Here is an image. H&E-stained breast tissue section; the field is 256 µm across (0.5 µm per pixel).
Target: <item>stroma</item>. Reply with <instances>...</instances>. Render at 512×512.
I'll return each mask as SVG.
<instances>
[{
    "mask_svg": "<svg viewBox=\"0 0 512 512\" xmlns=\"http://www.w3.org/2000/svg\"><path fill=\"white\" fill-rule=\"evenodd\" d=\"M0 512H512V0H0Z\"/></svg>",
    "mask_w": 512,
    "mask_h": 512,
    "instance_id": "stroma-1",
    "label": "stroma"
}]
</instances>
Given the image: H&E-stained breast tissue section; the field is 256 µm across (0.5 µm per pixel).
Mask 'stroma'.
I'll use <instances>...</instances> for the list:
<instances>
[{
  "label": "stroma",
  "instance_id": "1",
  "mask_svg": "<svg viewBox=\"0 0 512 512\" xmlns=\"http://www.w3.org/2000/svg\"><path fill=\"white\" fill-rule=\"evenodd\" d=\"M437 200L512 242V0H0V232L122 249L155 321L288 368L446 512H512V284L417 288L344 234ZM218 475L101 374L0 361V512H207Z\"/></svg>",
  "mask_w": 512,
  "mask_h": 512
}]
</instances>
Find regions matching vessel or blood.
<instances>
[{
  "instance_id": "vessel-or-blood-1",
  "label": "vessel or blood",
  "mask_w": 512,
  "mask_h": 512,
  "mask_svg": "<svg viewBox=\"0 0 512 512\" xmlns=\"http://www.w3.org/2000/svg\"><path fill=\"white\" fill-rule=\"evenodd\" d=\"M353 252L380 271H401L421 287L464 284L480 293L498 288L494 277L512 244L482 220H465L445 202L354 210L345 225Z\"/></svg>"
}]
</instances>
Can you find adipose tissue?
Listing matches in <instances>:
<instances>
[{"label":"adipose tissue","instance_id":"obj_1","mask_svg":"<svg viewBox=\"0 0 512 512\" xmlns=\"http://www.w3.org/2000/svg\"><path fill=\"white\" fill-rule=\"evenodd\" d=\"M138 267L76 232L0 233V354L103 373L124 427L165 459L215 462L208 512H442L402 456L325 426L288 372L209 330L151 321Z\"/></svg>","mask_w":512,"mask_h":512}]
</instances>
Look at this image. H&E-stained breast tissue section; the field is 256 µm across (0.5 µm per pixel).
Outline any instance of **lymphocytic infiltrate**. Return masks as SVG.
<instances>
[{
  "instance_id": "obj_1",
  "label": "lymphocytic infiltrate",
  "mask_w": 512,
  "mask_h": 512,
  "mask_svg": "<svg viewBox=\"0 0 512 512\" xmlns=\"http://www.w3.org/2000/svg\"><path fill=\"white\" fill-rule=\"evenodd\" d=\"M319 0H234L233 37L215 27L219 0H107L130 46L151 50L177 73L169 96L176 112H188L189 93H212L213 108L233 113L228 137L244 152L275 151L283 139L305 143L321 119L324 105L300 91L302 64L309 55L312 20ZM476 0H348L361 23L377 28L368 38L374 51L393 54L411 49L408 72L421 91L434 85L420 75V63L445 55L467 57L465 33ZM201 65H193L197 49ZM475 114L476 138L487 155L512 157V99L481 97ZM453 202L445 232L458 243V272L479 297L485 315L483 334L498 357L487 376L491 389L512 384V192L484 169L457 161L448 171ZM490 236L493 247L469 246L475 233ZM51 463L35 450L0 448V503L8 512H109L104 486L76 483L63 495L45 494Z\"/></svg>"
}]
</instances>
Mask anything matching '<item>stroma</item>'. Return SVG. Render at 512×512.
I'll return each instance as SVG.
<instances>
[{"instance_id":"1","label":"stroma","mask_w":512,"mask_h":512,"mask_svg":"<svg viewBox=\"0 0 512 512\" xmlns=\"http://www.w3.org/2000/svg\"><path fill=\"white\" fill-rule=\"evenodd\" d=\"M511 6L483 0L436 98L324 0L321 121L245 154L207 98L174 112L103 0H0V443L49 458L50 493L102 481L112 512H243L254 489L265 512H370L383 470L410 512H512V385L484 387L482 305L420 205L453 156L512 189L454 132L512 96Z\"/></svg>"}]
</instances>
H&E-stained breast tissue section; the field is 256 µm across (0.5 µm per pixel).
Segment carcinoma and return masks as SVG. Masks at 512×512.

▬▬▬

Do this — Search the material above for "image". Pull out each line where it shows up.

Solution to the exercise —
Here is an image. H&E-stained breast tissue section; the field is 256 µm across (0.5 µm per pixel).
Given the image: H&E-stained breast tissue section; the field is 256 µm across (0.5 µm per pixel).
Look at this image. H&E-stained breast tissue section; the field is 256 µm across (0.5 µm per pixel).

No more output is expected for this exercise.